Exercise brief – Word for word, repeat the lines of the records from the one containing "V1: AC 10mV (AC1, AC2) -> none" through the last line, both included.

Material for the task –
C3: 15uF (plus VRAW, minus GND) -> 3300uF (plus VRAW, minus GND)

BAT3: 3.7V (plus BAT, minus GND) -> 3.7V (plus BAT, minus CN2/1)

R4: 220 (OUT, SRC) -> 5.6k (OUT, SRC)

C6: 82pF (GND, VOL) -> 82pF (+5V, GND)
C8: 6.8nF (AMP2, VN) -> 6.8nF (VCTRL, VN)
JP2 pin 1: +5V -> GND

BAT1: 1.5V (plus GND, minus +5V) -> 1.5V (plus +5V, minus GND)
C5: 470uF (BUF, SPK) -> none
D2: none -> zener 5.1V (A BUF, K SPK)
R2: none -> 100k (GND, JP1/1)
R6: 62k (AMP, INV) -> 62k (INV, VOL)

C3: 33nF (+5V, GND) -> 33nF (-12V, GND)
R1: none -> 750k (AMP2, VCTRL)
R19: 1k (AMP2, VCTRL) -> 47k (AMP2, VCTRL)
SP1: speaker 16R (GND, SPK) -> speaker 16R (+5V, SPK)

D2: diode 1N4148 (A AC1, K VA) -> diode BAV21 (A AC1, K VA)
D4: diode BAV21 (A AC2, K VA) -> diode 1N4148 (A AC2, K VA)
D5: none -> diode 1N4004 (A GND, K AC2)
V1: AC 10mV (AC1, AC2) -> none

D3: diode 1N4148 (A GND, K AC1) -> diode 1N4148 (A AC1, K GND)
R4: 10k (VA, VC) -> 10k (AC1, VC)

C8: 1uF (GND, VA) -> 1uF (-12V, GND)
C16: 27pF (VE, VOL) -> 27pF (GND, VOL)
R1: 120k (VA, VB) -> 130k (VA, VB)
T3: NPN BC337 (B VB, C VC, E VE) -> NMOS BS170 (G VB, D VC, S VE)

Answer to this problem –
V1: AC 10mV (AC1, AC2) -> none

D3: diode 1N4148 (A GND, K AC1) -> diode 1N4148 (A AC1, K GND)
R4: 10k (VA, VC) -> 10k (AC1, VC)

C8: 1uF (GND, VA) -> 1uF (-12V, GND)
C16: 27pF (VE, VOL) -> 27pF (GND, VOL)
R1: 120k (VA, VB) -> 130k (VA, VB)
T3: NPN BC337 (B VB, C VC, E VE) -> NMOS BS170 (G VB, D VC, S VE)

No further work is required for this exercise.